_Information provided:_
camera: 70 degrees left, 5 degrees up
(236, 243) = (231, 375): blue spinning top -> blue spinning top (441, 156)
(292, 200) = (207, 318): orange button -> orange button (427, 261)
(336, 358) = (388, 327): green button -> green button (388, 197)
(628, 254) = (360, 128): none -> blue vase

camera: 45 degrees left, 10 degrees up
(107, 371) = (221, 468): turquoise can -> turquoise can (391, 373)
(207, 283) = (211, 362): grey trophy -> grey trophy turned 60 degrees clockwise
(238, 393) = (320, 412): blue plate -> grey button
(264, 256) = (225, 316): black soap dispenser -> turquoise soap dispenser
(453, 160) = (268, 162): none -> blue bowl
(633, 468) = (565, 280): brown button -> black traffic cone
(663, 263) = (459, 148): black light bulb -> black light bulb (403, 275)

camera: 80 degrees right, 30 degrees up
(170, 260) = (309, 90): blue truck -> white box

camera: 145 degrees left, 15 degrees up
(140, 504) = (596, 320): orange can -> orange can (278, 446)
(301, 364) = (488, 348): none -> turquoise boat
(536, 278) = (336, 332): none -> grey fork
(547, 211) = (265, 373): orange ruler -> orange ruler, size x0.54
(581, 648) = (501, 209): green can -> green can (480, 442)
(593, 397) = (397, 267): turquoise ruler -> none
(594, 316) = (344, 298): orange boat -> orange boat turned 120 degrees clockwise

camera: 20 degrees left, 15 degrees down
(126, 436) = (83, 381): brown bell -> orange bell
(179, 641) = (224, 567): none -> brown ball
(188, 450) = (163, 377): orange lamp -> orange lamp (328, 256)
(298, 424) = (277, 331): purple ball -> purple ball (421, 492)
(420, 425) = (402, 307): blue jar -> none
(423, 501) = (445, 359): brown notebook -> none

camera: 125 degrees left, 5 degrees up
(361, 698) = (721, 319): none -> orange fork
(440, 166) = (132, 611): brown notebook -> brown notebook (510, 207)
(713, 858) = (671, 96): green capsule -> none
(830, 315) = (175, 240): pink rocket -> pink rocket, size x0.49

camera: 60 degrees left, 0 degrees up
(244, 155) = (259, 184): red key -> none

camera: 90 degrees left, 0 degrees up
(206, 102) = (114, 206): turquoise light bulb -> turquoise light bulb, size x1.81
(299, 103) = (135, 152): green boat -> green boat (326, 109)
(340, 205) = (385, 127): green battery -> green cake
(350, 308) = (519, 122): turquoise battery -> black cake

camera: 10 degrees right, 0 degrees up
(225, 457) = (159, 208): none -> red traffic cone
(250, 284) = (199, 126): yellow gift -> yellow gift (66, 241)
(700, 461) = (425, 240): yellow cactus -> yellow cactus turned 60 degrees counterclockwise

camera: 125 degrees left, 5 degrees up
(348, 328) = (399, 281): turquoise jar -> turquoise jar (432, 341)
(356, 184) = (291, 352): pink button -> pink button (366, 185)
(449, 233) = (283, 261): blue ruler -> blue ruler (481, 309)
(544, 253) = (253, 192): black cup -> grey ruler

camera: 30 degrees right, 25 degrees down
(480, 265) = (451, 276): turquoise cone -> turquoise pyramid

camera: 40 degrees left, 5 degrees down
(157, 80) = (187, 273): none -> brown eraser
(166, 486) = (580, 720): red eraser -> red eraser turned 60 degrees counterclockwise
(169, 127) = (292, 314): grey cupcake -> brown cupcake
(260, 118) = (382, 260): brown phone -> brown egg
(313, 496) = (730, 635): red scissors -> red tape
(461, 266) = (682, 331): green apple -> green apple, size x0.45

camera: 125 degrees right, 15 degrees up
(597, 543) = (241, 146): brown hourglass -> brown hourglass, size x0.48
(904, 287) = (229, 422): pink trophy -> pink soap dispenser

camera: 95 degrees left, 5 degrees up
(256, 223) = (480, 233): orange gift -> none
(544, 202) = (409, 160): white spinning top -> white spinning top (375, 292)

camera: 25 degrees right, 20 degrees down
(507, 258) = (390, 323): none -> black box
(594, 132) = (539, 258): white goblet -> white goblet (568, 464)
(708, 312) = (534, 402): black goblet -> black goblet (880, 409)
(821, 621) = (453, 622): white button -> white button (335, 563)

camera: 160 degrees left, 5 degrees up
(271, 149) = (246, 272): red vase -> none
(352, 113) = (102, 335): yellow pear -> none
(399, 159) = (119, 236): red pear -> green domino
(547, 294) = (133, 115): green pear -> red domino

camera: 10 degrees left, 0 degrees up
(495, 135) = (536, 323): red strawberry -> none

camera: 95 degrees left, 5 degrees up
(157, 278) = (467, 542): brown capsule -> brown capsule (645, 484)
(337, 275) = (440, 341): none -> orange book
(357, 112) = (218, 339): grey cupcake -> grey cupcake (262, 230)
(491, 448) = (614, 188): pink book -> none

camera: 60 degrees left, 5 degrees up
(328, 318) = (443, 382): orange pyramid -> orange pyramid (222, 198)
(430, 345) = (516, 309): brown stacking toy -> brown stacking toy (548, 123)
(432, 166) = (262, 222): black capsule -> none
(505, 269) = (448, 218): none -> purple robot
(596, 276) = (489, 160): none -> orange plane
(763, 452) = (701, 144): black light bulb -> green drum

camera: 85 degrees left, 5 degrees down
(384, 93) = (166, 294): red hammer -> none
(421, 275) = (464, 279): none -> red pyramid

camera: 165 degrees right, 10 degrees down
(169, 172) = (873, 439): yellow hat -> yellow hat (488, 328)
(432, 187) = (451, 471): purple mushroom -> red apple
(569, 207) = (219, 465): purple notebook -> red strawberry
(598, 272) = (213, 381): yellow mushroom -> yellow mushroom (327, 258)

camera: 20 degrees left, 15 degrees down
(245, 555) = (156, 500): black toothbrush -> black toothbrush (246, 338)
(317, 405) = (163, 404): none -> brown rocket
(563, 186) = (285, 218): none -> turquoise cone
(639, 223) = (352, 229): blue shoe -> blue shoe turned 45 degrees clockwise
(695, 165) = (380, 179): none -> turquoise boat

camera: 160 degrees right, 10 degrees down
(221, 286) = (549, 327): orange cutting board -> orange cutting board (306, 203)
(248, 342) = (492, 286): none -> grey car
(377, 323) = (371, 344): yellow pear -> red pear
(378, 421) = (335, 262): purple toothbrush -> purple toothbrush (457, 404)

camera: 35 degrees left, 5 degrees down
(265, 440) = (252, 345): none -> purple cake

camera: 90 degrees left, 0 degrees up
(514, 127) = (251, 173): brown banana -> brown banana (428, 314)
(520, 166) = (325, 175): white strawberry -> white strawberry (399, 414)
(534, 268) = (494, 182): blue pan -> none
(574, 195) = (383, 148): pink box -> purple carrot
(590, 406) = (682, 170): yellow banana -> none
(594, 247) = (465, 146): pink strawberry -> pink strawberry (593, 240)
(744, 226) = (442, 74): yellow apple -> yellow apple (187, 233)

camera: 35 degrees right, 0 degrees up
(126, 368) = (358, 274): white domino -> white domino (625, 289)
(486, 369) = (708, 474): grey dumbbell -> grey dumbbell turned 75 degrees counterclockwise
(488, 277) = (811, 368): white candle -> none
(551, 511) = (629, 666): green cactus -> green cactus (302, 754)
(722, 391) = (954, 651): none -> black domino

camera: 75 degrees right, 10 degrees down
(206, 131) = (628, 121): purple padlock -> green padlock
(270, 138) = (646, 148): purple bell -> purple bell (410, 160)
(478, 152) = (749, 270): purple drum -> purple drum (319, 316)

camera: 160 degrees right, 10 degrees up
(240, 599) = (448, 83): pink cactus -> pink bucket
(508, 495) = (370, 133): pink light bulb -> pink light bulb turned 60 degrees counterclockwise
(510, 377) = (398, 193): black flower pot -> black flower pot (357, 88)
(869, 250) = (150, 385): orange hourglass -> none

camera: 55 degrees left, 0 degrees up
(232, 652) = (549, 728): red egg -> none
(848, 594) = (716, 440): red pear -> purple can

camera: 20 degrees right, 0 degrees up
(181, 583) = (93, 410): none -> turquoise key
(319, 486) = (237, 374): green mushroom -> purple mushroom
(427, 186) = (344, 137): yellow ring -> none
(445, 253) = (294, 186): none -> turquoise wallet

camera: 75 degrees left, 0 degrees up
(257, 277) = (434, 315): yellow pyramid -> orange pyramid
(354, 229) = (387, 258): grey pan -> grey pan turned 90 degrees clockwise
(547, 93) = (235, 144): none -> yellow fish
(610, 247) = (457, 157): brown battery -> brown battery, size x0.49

_Task instructions:_
Taking the entries above, write out exactly the lines starting with the line containing "(486, 369) = (708, 474): grey" and going on through the line containing "camera: 75 degrees right, 10 degrees down", both included, and nothing else.

_Solution for this task:_
(486, 369) = (708, 474): grey dumbbell -> grey dumbbell turned 75 degrees counterclockwise
(488, 277) = (811, 368): white candle -> none
(551, 511) = (629, 666): green cactus -> green cactus (302, 754)
(722, 391) = (954, 651): none -> black domino

camera: 75 degrees right, 10 degrees down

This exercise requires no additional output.